[Coordinate change listings]
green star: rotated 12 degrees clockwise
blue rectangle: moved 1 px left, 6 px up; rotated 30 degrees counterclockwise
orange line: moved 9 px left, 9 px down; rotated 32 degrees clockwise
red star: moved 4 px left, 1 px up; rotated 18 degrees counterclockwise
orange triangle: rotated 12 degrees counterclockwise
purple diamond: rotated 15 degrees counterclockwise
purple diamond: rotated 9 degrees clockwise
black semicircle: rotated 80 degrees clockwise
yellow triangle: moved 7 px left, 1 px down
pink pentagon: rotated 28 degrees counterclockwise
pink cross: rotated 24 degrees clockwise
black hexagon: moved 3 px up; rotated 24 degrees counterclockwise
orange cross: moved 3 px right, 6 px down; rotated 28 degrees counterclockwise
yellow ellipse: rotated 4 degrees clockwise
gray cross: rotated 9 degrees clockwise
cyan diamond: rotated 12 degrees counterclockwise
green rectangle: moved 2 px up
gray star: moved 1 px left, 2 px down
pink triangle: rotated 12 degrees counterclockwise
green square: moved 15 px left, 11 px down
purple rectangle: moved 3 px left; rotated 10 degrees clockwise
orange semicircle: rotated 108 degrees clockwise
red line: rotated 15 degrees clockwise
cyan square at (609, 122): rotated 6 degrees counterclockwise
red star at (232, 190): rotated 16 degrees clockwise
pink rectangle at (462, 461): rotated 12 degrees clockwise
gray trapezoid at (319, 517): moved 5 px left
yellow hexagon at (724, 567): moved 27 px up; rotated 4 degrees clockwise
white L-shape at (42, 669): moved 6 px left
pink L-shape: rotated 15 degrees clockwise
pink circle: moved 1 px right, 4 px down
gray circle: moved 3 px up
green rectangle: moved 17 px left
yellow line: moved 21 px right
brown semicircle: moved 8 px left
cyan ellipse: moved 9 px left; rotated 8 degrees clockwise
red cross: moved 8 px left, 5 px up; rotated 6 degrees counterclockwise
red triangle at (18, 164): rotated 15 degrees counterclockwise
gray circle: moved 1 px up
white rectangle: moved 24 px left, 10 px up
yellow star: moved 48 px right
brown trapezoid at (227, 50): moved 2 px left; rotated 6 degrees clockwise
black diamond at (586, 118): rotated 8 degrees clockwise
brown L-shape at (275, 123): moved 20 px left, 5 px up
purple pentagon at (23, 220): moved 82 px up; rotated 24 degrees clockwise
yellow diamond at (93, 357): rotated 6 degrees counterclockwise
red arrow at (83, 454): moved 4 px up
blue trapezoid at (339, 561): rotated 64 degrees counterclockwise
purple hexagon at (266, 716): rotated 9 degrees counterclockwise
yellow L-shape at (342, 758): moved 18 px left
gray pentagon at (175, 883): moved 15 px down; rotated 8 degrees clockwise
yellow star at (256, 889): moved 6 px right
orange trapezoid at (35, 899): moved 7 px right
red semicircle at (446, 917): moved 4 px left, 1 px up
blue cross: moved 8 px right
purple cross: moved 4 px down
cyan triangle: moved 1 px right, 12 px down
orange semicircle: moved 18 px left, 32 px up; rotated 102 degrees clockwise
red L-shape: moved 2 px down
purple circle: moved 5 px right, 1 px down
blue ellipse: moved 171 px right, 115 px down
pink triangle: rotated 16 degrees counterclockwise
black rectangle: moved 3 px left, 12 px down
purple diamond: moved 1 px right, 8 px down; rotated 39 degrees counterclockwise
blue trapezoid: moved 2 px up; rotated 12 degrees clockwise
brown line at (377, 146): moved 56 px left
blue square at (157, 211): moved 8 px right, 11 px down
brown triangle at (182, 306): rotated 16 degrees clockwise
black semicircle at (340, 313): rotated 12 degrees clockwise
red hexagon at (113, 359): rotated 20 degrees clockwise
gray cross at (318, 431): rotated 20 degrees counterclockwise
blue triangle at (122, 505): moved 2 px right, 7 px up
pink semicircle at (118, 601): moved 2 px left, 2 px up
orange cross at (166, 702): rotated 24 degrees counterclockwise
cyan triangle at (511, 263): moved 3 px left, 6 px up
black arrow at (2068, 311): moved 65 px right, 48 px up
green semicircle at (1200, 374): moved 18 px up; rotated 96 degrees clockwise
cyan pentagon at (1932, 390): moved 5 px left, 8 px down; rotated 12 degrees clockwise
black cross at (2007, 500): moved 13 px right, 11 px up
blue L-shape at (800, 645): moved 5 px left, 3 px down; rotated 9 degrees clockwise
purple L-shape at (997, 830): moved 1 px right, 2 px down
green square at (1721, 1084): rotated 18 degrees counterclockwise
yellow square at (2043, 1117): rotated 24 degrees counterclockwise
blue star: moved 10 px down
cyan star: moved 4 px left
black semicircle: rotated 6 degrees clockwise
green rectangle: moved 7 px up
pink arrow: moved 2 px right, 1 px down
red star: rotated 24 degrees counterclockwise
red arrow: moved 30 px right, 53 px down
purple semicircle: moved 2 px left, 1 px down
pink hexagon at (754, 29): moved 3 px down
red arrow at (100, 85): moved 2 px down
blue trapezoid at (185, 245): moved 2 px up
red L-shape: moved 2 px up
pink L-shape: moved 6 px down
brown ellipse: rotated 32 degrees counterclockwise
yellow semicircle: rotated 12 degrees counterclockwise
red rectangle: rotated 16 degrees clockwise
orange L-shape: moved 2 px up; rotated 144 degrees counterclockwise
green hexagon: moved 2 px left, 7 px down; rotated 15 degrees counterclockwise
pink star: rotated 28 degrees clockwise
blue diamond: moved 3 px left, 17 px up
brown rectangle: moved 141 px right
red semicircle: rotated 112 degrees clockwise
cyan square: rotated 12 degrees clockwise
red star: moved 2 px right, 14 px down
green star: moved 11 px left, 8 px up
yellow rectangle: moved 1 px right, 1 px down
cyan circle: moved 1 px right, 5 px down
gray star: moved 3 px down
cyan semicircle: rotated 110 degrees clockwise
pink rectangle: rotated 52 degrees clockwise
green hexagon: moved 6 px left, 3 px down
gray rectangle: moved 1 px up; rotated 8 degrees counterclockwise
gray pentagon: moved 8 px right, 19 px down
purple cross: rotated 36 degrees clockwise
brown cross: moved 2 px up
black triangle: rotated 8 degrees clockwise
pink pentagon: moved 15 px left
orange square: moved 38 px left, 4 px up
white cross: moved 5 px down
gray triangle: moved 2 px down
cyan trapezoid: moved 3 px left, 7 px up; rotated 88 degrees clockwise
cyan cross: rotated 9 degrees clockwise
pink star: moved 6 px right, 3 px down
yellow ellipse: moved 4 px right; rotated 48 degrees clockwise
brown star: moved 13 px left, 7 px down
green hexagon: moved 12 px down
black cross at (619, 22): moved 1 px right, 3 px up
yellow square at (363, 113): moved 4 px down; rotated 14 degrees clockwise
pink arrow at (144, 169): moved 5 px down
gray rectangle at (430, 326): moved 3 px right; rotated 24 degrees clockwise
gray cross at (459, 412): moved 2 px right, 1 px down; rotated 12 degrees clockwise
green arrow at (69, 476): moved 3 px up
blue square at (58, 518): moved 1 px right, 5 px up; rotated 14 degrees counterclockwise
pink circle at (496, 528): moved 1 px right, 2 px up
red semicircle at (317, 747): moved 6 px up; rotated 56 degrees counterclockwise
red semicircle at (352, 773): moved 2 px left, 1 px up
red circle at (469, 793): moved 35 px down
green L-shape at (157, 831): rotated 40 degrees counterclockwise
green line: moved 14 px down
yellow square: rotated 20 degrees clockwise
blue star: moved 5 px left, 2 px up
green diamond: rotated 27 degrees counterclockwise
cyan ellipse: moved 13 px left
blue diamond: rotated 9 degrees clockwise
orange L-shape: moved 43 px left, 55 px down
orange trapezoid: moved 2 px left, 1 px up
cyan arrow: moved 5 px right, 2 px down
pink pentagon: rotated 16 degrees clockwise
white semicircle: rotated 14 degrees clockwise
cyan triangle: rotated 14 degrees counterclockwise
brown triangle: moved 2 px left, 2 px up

» Aim of the task
Pull out every line of the records above that contains the word "arrow".

» Final answer
red arrow at (83, 454): moved 4 px up
black arrow at (2068, 311): moved 65 px right, 48 px up
pink arrow: moved 2 px right, 1 px down
red arrow: moved 30 px right, 53 px down
red arrow at (100, 85): moved 2 px down
pink arrow at (144, 169): moved 5 px down
green arrow at (69, 476): moved 3 px up
cyan arrow: moved 5 px right, 2 px down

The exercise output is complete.